## [Instructions for the task]
Extract every line of the listing below that contains the string "tuplet", matching case exactly.

|---|

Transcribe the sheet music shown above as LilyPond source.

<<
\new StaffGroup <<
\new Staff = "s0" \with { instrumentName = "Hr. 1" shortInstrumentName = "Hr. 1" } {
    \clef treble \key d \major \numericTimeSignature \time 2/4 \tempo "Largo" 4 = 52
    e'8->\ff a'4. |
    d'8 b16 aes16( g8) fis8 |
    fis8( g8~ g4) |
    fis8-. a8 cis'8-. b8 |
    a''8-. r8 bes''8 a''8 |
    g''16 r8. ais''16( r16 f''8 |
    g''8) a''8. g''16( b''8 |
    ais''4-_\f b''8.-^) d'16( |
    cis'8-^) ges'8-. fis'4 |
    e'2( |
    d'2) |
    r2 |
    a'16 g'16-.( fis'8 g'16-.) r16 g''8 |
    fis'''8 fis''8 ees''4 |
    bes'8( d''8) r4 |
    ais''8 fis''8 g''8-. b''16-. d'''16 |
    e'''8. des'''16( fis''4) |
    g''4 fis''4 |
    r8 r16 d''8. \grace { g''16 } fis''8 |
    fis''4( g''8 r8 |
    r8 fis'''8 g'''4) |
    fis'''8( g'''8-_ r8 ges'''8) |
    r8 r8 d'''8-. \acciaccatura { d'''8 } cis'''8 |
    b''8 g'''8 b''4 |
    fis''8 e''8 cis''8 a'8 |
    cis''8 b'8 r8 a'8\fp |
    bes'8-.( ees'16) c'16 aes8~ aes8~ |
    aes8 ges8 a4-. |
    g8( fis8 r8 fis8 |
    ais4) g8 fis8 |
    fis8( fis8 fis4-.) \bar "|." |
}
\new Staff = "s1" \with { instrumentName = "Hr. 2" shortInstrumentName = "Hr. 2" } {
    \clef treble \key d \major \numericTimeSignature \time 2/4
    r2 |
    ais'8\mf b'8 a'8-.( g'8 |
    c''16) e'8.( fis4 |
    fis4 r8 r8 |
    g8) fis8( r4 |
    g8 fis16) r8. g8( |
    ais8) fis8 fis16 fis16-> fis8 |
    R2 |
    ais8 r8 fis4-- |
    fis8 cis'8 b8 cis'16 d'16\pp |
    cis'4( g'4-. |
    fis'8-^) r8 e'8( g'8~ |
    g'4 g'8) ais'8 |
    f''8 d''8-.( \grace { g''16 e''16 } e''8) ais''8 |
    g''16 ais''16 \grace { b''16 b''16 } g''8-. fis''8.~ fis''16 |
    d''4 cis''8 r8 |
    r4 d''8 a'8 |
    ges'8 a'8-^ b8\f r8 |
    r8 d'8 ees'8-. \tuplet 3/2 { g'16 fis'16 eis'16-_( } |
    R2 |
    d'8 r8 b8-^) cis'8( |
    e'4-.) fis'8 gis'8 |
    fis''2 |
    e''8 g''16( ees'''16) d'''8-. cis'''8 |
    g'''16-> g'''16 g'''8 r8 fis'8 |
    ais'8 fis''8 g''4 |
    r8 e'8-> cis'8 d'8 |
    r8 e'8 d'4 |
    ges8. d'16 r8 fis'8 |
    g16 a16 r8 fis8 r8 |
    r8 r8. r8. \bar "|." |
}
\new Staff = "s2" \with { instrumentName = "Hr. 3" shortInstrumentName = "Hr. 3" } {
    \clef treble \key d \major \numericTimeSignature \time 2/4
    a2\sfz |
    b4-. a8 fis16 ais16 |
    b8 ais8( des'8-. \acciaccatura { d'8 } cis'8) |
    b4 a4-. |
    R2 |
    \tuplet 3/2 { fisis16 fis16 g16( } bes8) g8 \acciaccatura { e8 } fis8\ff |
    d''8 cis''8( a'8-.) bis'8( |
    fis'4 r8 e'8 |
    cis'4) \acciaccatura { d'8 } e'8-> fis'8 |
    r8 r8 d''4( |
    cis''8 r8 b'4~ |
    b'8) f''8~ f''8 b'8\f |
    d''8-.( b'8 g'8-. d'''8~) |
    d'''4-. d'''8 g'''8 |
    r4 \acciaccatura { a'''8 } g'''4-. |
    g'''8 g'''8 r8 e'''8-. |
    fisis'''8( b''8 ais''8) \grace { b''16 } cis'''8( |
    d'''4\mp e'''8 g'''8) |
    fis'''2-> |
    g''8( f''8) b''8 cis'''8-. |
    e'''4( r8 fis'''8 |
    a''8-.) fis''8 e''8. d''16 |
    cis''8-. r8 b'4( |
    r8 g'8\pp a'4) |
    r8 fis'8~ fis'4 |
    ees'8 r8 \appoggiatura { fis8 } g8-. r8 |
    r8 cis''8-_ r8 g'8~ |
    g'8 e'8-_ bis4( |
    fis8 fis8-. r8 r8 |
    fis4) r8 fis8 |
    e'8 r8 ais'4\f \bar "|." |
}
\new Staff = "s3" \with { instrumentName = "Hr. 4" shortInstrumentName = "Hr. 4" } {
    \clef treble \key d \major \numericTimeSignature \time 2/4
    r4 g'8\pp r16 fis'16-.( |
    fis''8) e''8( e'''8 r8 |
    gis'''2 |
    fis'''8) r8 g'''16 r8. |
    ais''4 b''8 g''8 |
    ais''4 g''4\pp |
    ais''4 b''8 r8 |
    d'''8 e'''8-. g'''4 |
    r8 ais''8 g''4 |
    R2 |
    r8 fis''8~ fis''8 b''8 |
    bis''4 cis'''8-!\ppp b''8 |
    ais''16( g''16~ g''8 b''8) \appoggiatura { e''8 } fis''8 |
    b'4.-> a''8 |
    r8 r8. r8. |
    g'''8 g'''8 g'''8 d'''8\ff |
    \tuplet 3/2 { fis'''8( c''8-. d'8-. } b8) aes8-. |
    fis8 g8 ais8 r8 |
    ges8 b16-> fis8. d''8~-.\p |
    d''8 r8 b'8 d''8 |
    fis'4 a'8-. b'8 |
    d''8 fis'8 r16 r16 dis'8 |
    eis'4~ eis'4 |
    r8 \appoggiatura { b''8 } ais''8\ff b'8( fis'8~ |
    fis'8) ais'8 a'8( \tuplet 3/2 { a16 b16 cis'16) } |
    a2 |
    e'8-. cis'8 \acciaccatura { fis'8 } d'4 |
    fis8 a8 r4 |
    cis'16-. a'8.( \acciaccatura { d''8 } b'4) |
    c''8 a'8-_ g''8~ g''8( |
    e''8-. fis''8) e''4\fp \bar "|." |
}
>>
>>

|---|

## [Full output]
    r8 d'8 ees'8-. \tuplet 3/2 { g'16 fis'16 eis'16-_( } |
    \tuplet 3/2 { fisis16 fis16 g16( } bes8) g8 \acciaccatura { e8 } fis8\ff |
    \tuplet 3/2 { fis'''8( c''8-. d'8-. } b8) aes8-. |
    fis'8) ais'8 a'8( \tuplet 3/2 { a16 b16 cis'16) } |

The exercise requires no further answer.